### Work item
Which lines of the data below include the string "none"? Return each of them.

### Data
========
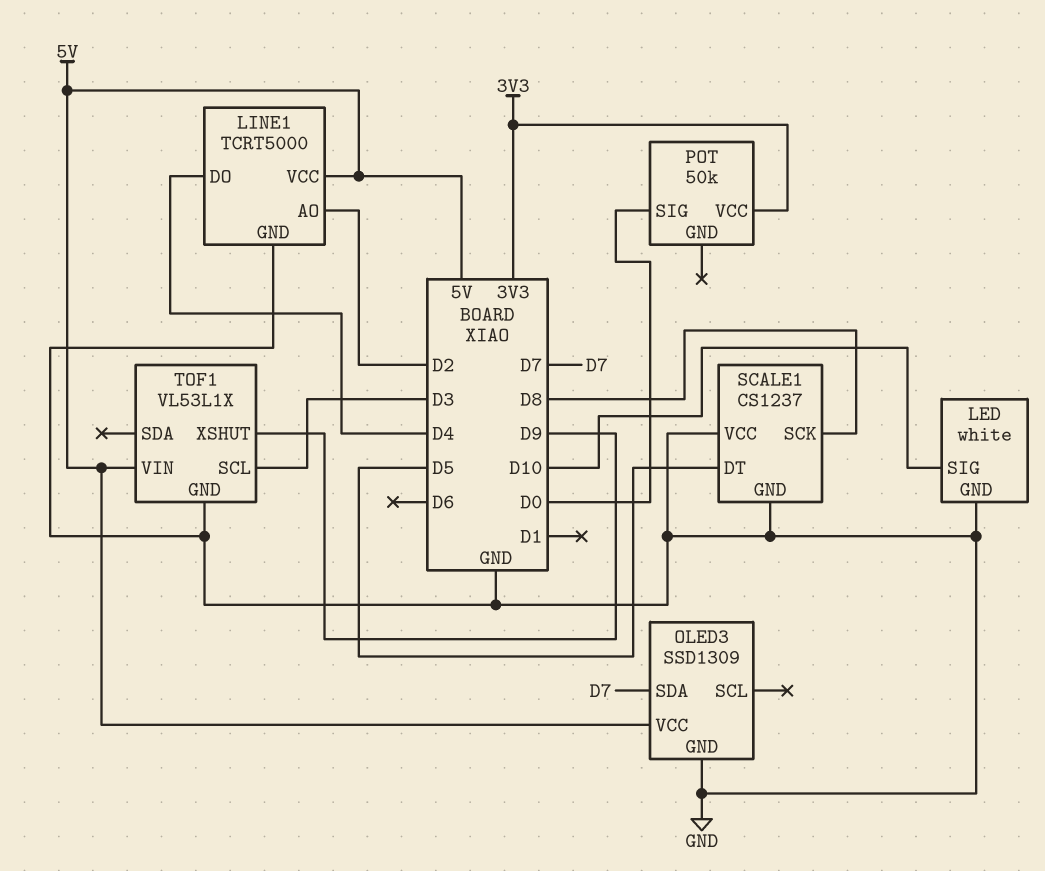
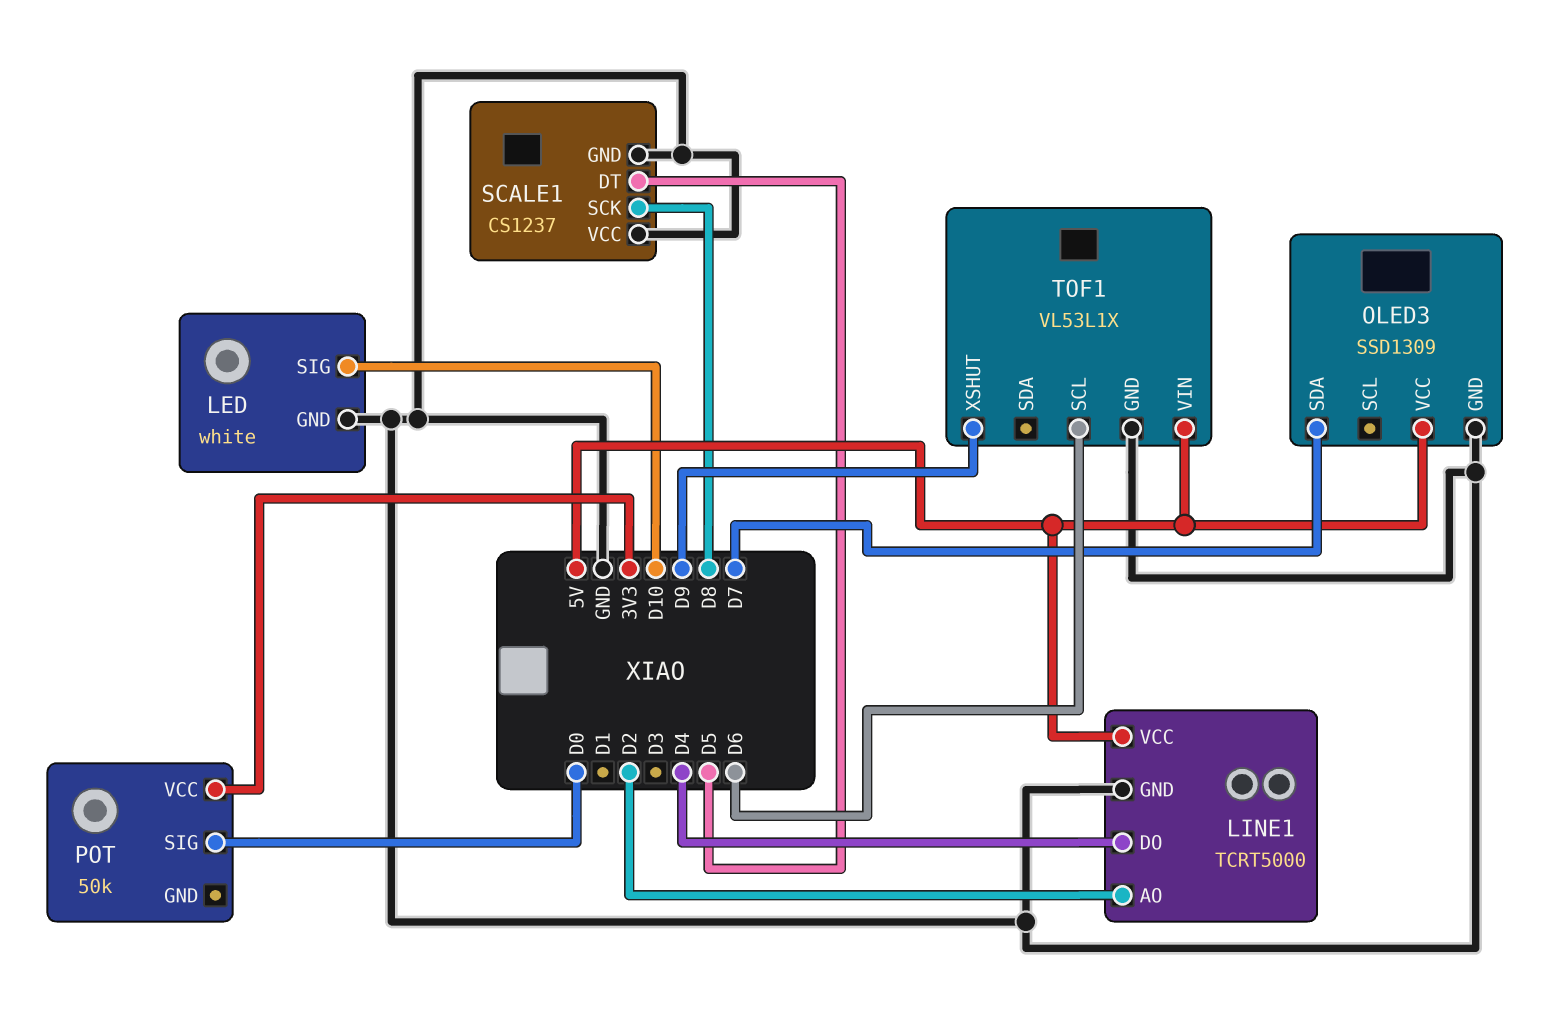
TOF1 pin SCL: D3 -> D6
========
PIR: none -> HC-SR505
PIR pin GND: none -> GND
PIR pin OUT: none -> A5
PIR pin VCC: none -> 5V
========
### Task response
PIR: none -> HC-SR505
PIR pin GND: none -> GND
PIR pin OUT: none -> A5
PIR pin VCC: none -> 5V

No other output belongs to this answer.